Records to process START

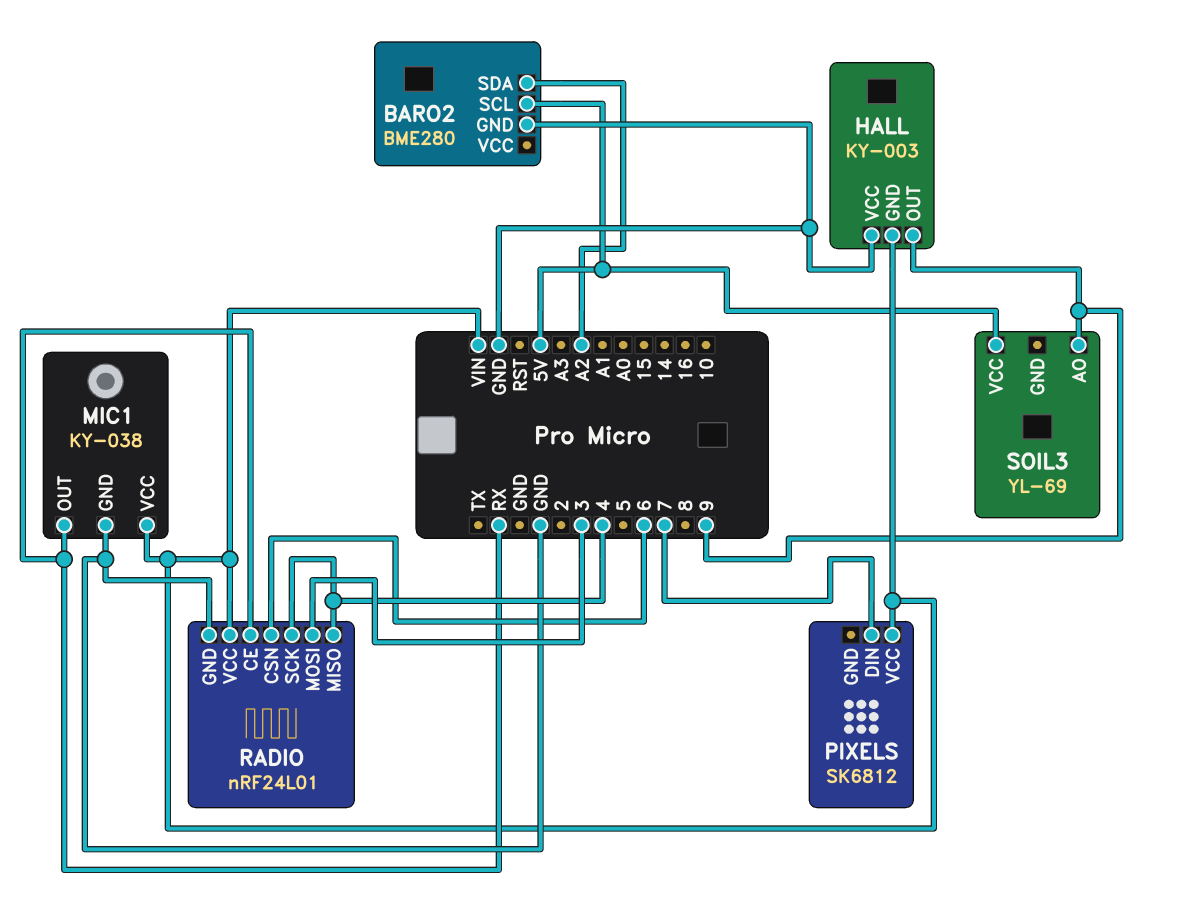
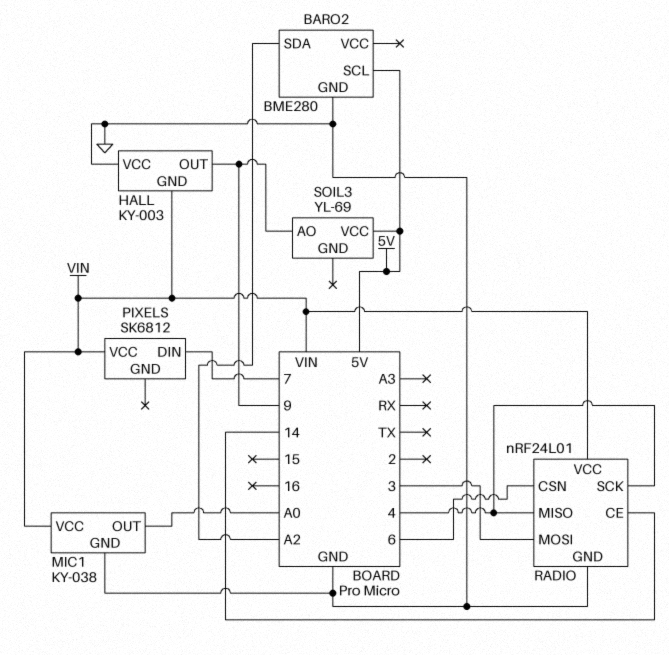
MIC1 pin OUT: RX -> A0
RADIO pin CE: RX -> 14

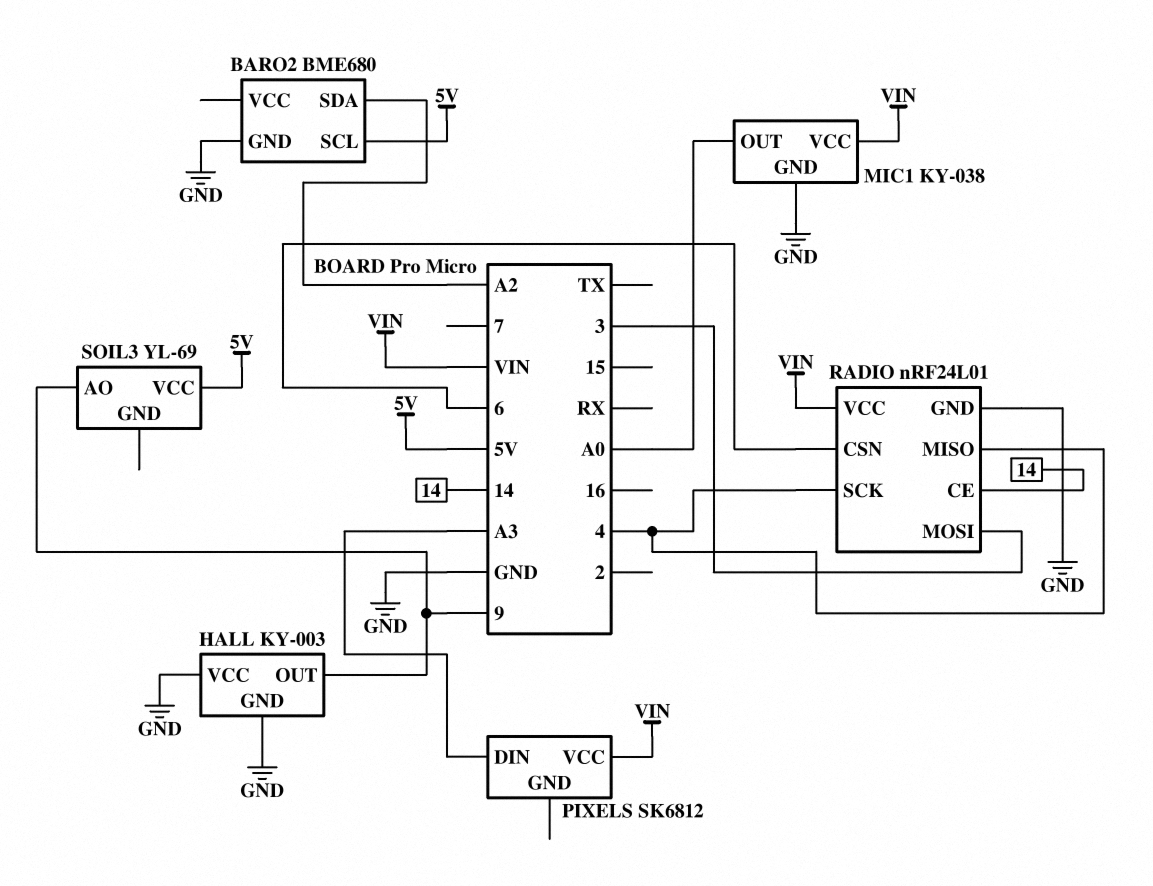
BARO2: BME280 -> BME680
HALL pin GND: VIN -> GND
PIXELS pin DIN: 7 -> A3

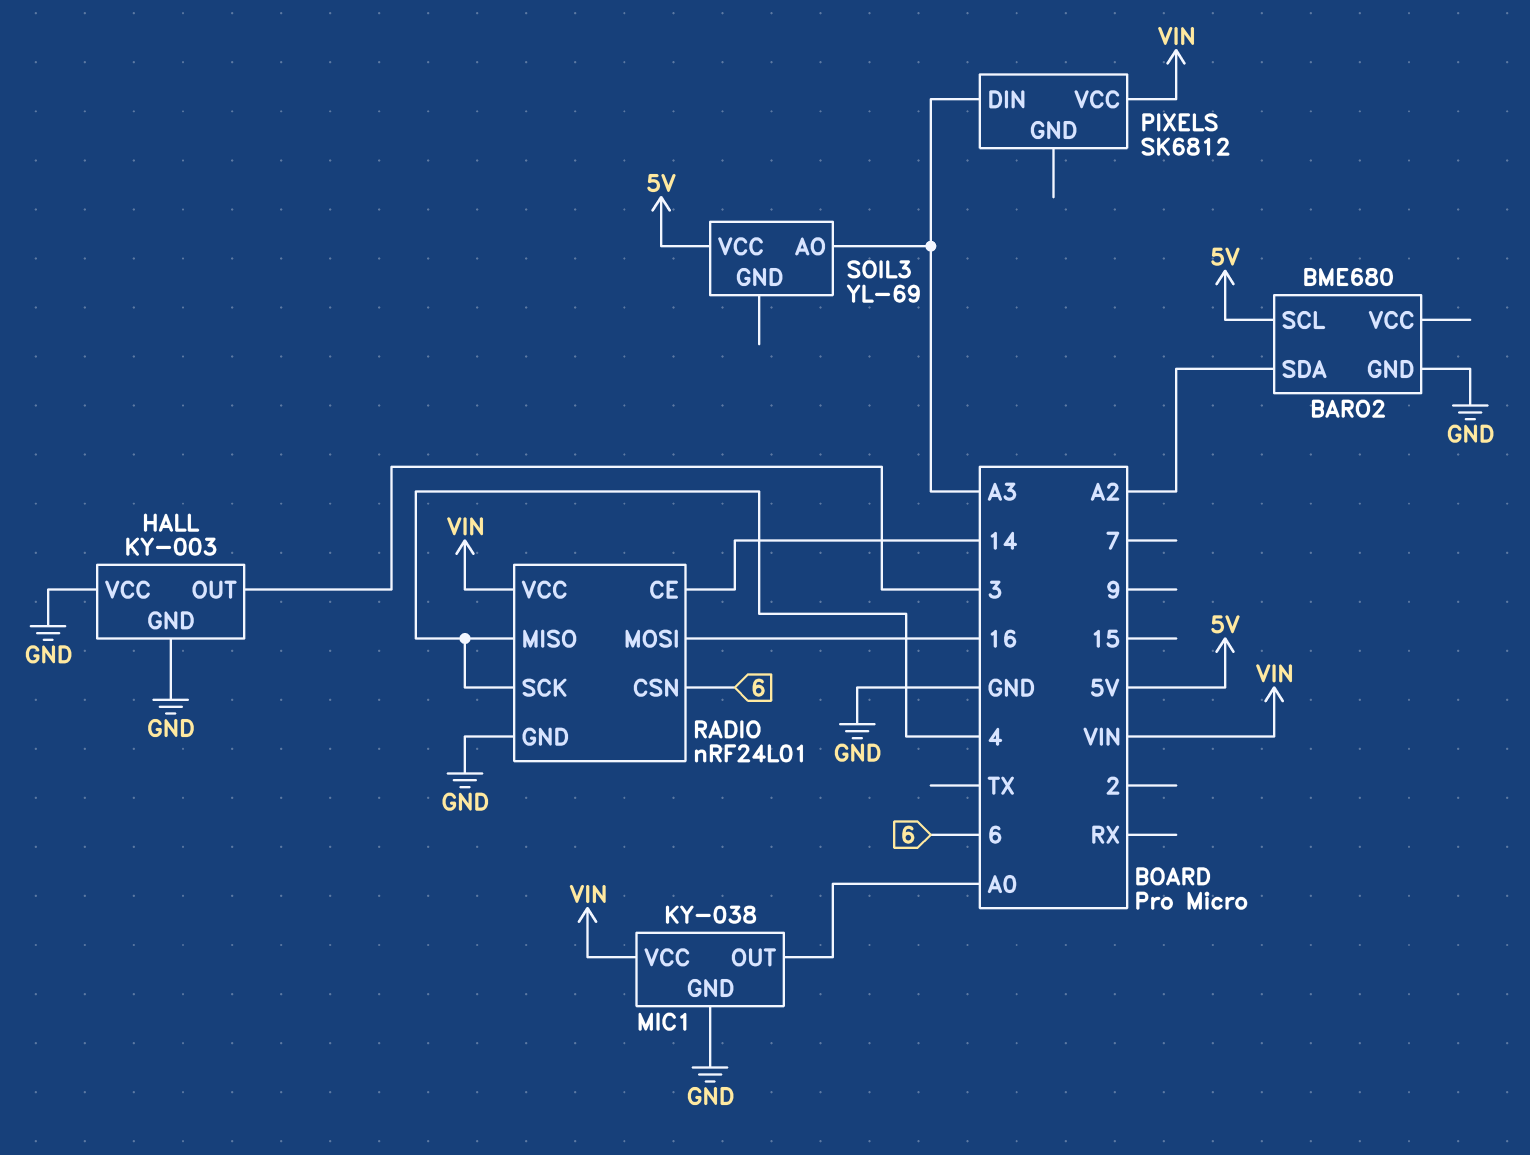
HALL pin OUT: 9 -> 3
RADIO pin MOSI: 3 -> 16
SOIL3 pin AO: 9 -> A3

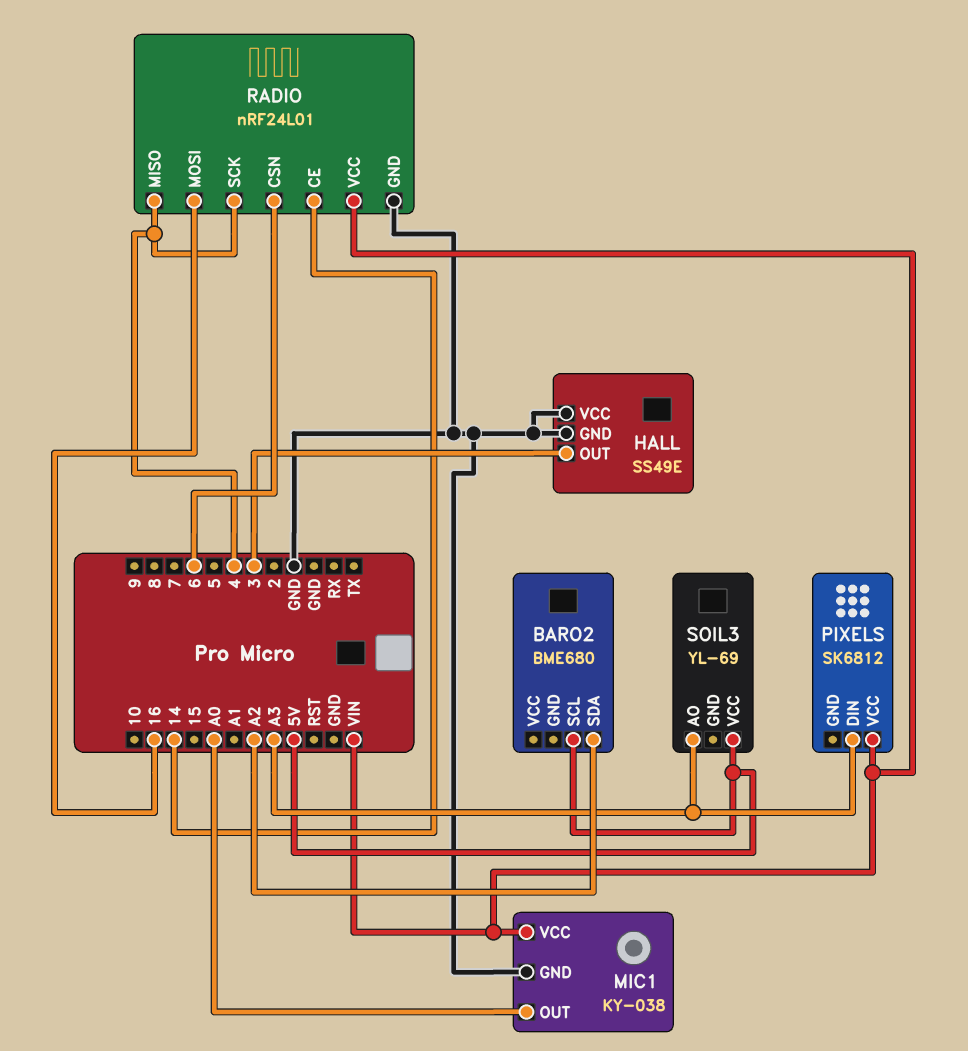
BARO2 pin GND: GND -> none
HALL: KY-003 -> SS49E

Records to process END

[What is expected]: Count the lines of the data that include the string "HALL", and give only that number.

[Finished exercise]: 3